> _PROBLEM DETAILS_
Among the records below, the line containing "grey notebook: 7 -> 4" marks the start. Output it and all lines after it exactly.

──────

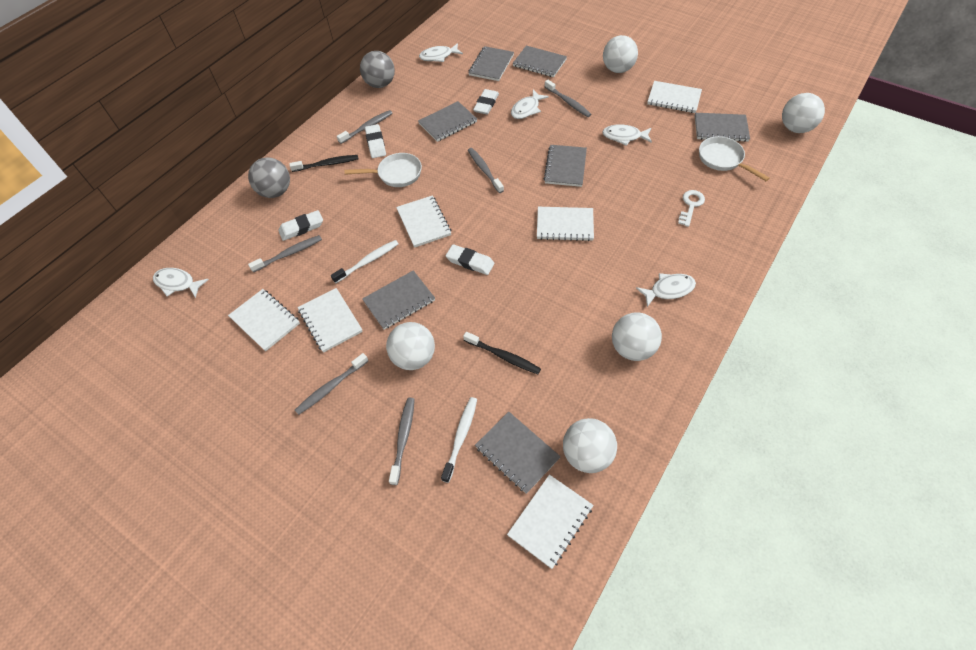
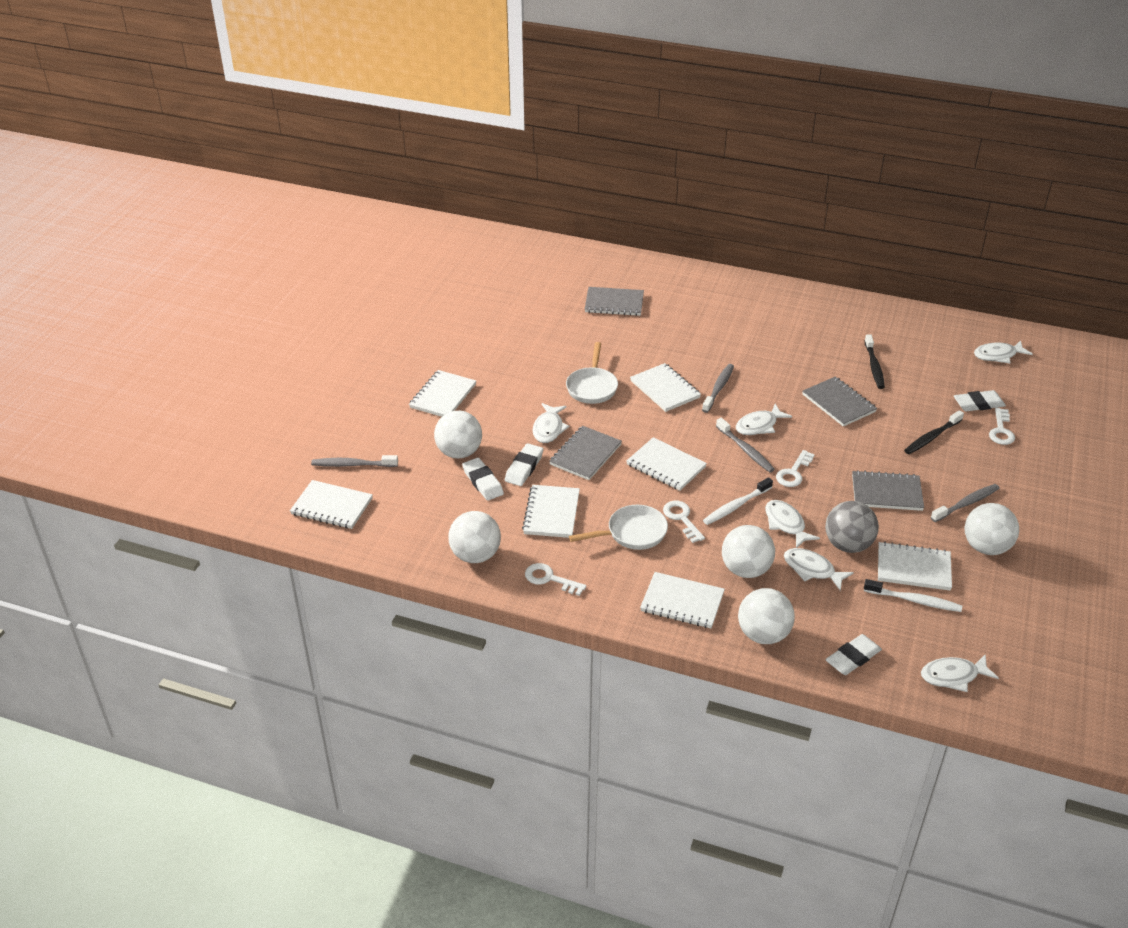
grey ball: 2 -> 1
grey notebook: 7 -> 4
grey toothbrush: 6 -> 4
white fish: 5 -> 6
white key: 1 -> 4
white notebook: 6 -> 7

──────

> _RESULT OF THIS TASK_
grey notebook: 7 -> 4
grey toothbrush: 6 -> 4
white fish: 5 -> 6
white key: 1 -> 4
white notebook: 6 -> 7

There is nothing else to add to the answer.